Required work: Take the line that contains "C8: 27pF (DGND, N_19) -> 27pF (DGND, N_17)" and every line below it to the end of the entries, and give them again exactly, leaving out any pictures.

(Collection entries)
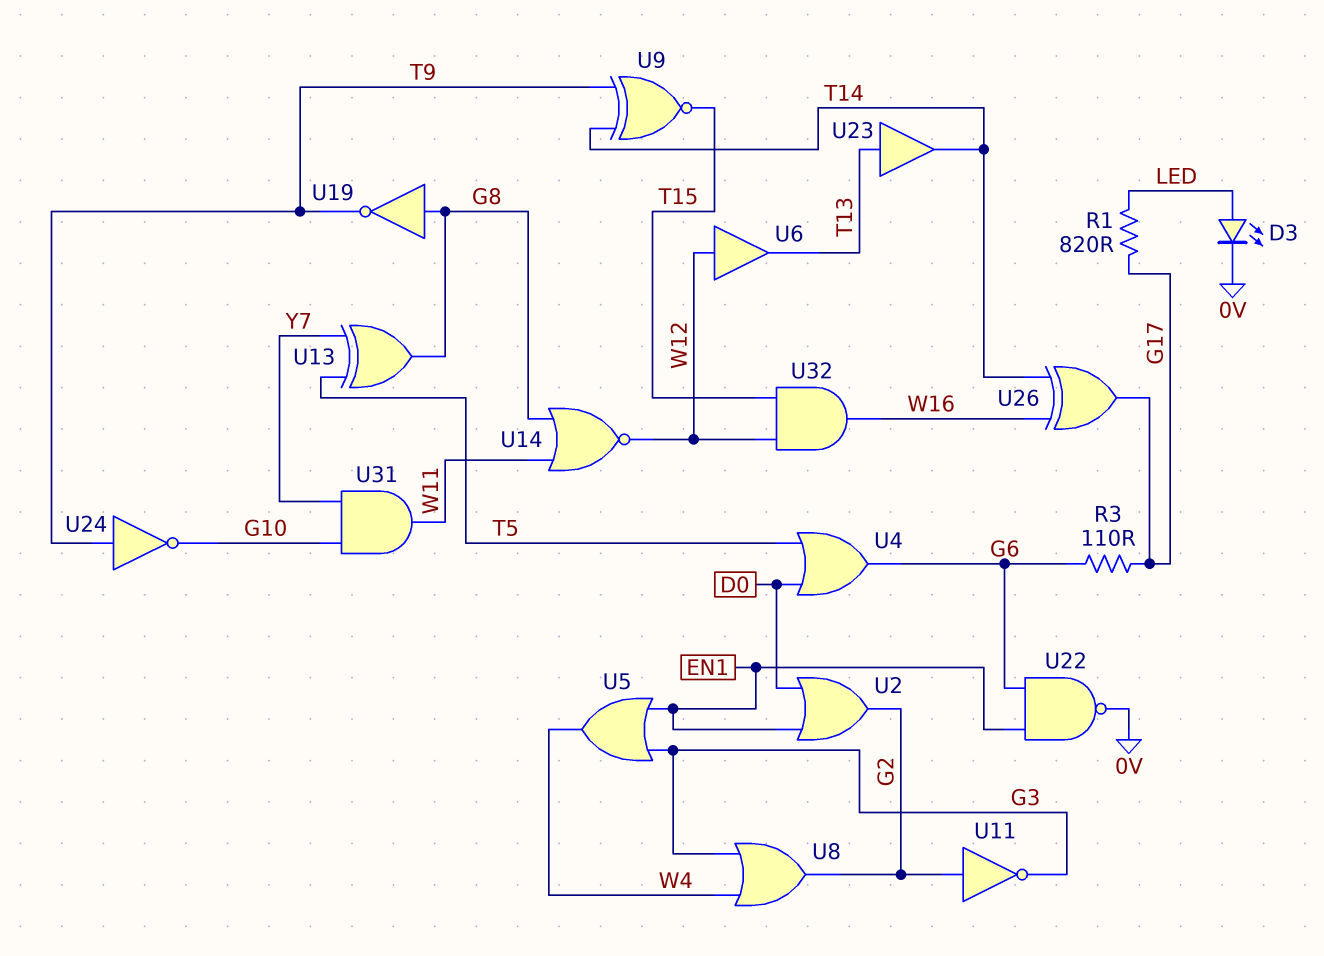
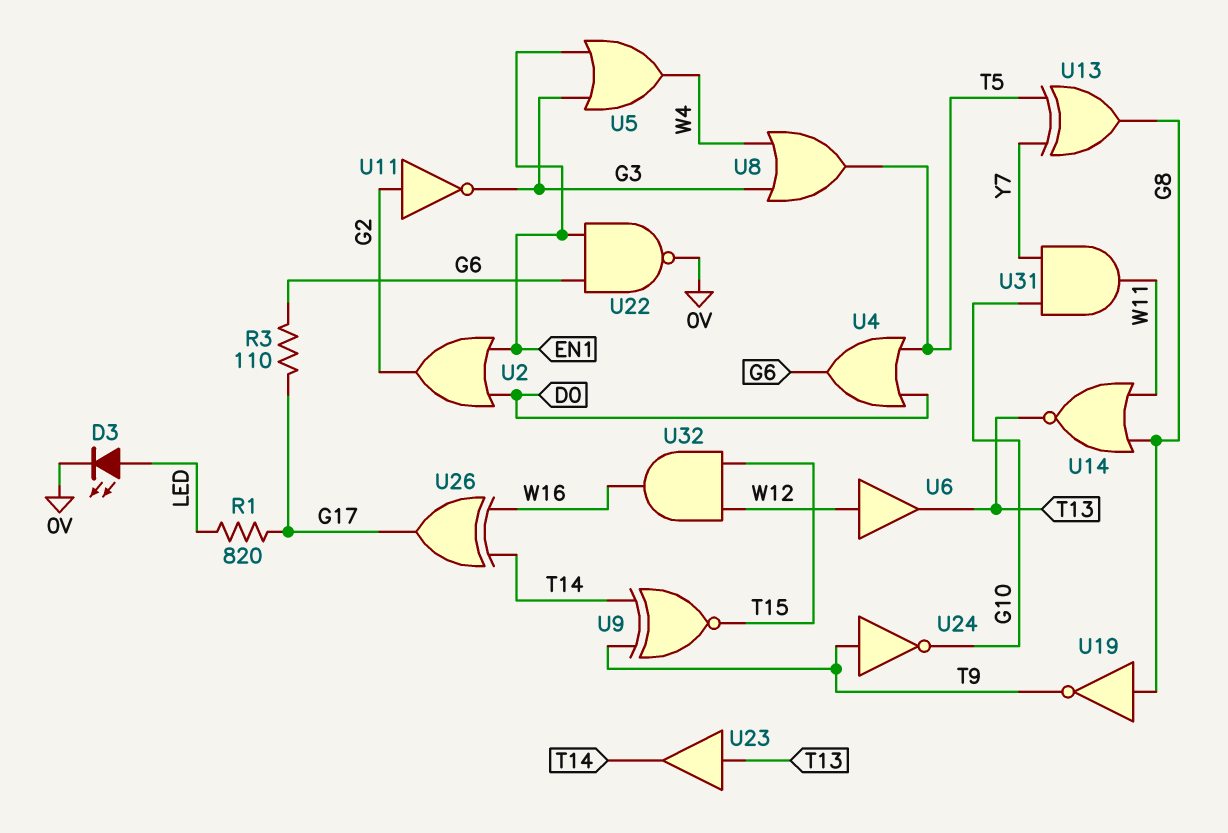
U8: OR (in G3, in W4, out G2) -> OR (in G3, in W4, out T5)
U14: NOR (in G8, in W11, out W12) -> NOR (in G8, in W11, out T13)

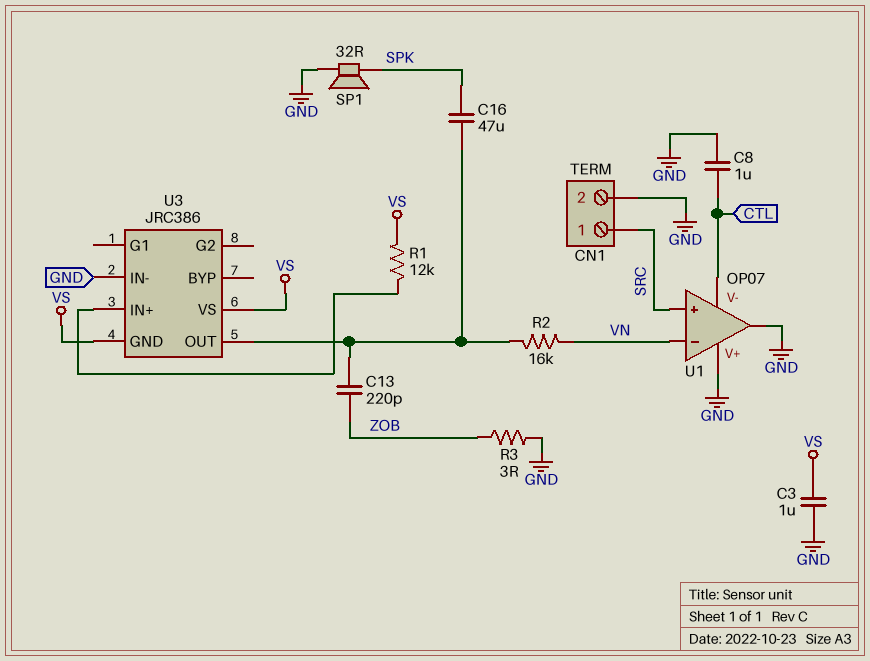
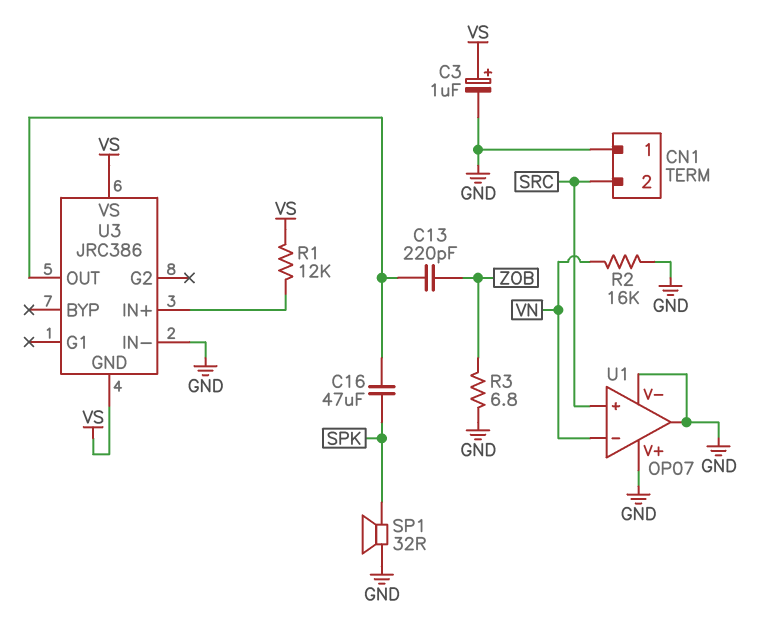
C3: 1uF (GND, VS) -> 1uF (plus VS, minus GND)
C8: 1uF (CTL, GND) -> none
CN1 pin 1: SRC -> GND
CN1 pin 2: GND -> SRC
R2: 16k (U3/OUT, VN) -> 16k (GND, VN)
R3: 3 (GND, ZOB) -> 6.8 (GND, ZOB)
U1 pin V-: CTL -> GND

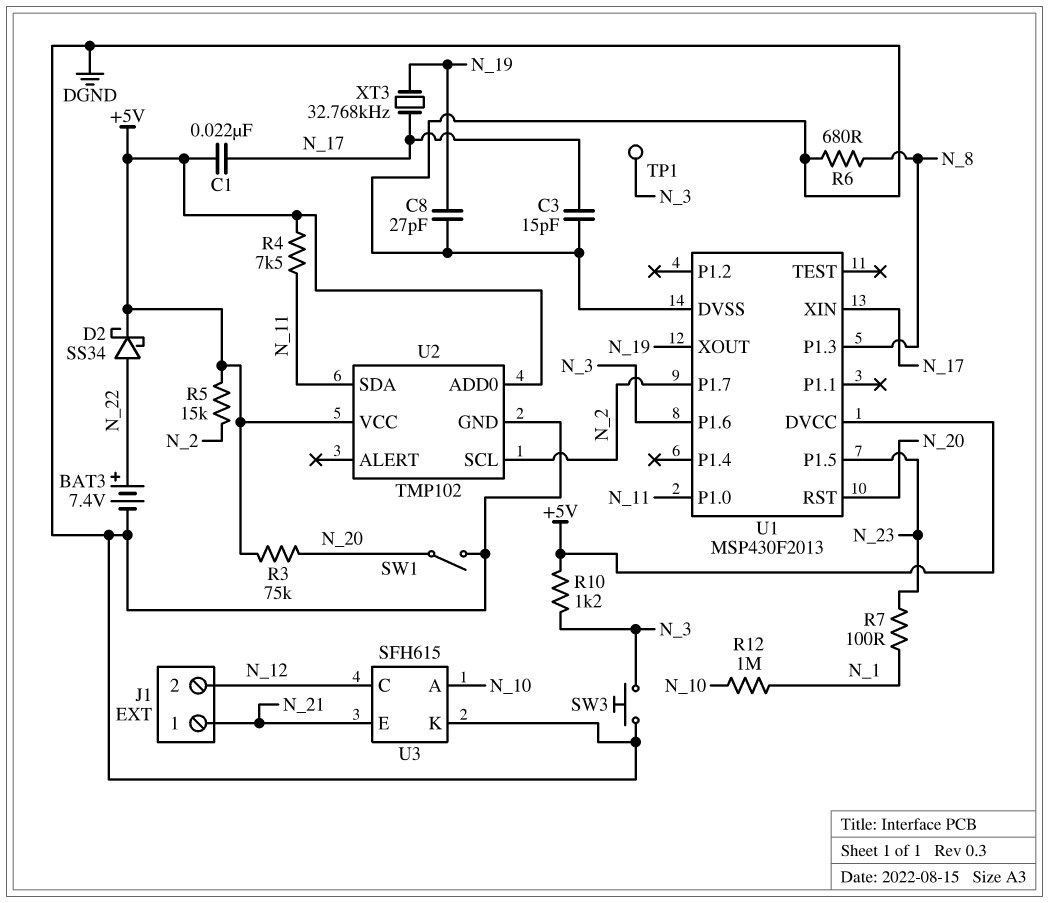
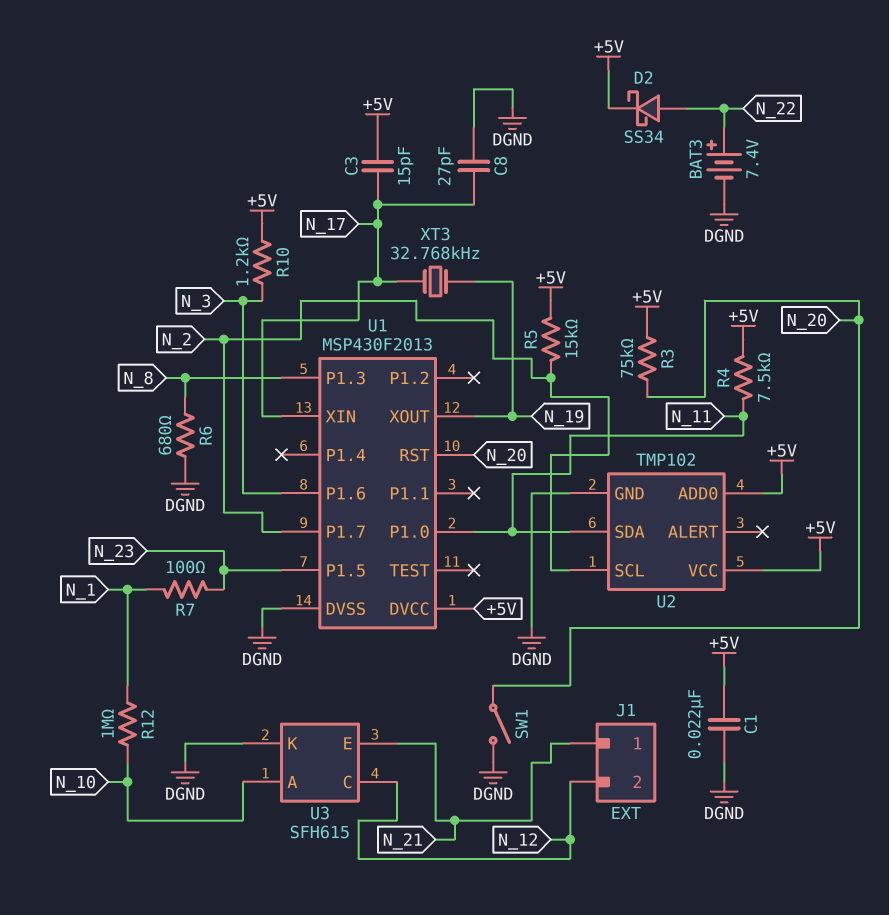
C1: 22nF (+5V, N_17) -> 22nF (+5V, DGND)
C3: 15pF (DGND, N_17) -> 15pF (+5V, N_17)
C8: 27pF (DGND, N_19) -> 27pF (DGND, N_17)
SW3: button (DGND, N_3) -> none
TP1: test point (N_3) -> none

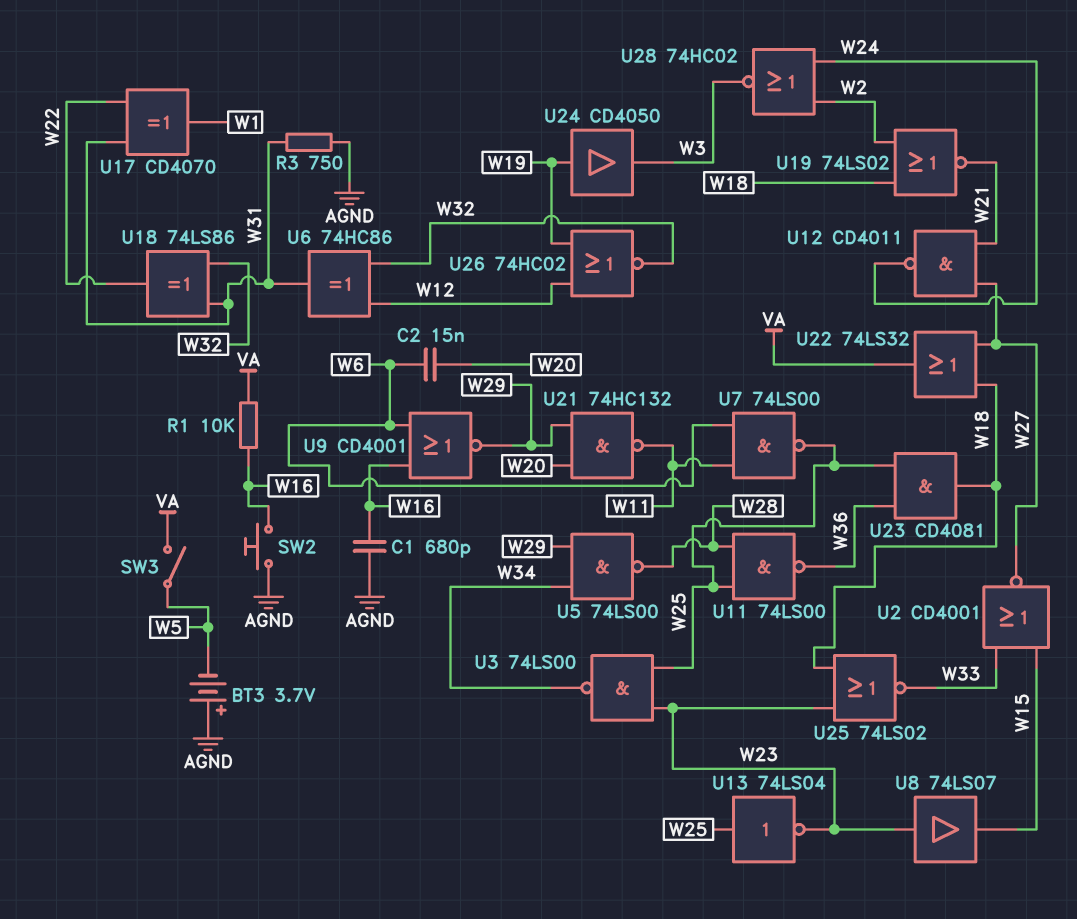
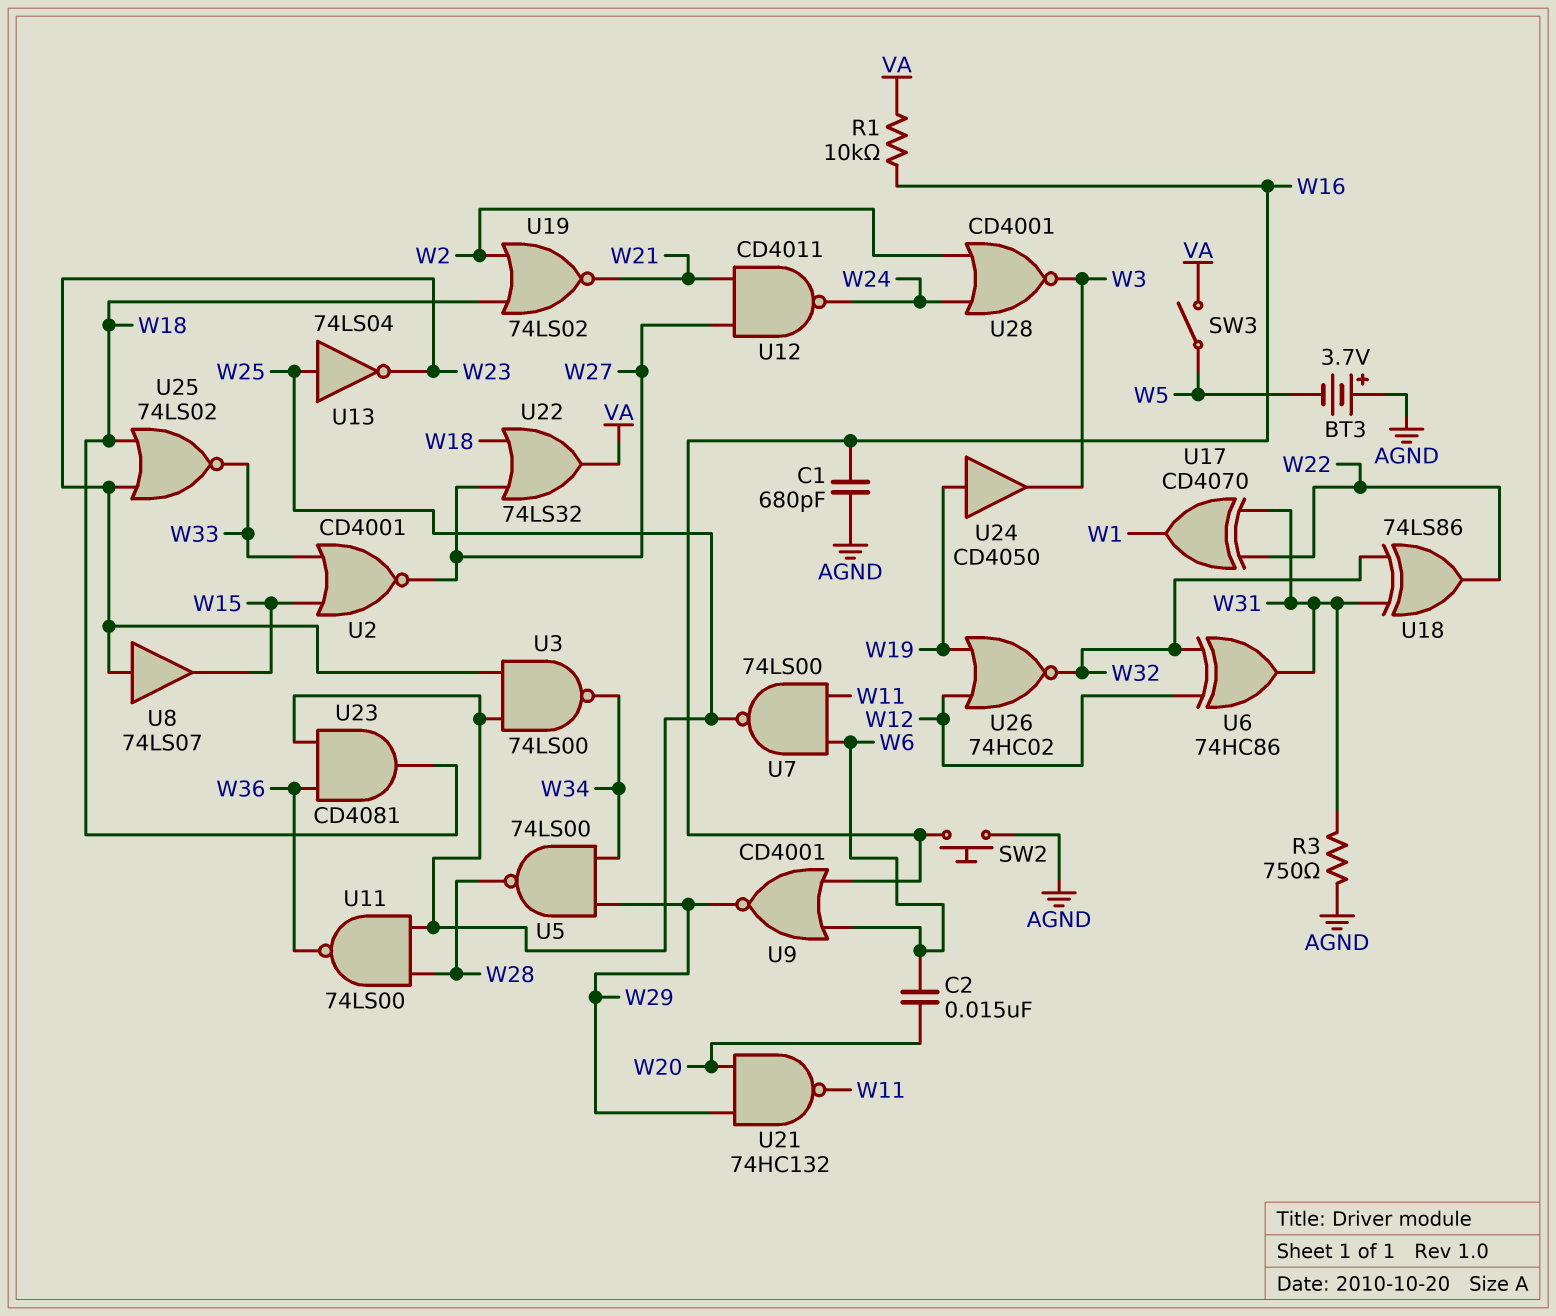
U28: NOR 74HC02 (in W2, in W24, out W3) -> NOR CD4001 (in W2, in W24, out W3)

Written response:
C8: 27pF (DGND, N_19) -> 27pF (DGND, N_17)
SW3: button (DGND, N_3) -> none
TP1: test point (N_3) -> none

U28: NOR 74HC02 (in W2, in W24, out W3) -> NOR CD4001 (in W2, in W24, out W3)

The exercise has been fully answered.